EXERCISE INSTRUCTIONS | Reproduce the whole listing exactly and let no picture into the copy.

COLLECTED MATERIAL |
+===+

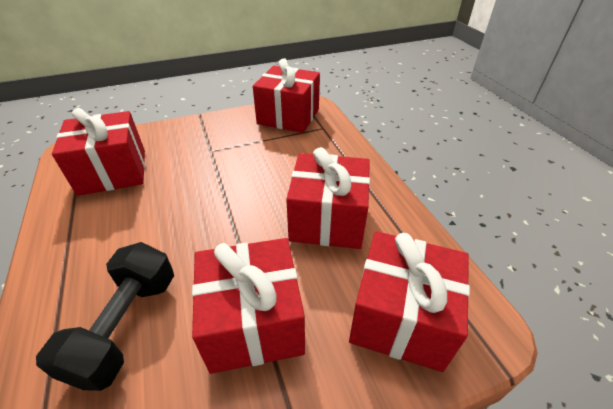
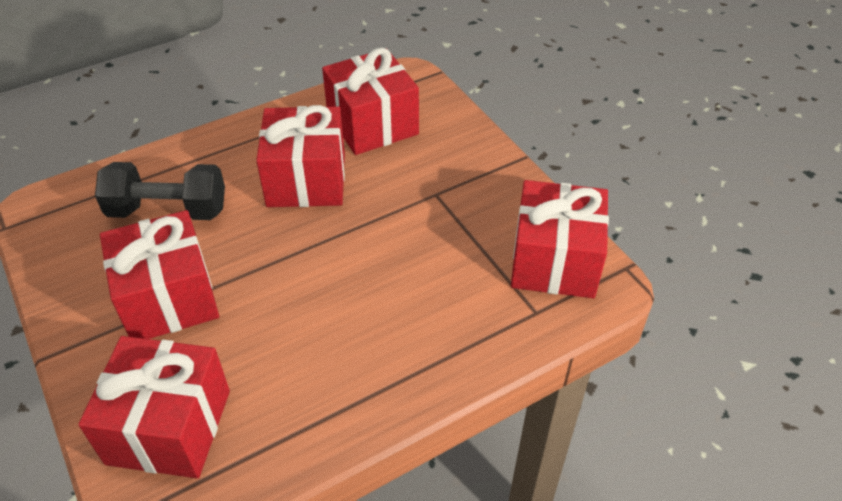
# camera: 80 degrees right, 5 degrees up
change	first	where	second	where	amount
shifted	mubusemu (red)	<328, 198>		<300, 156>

+===+

ANSWER TO THIS PROBLEM |
# camera: 80 degrees right, 5 degrees up
change	first	where	second	where	amount
shifted	mubusemu (red)	<328, 198>		<300, 156>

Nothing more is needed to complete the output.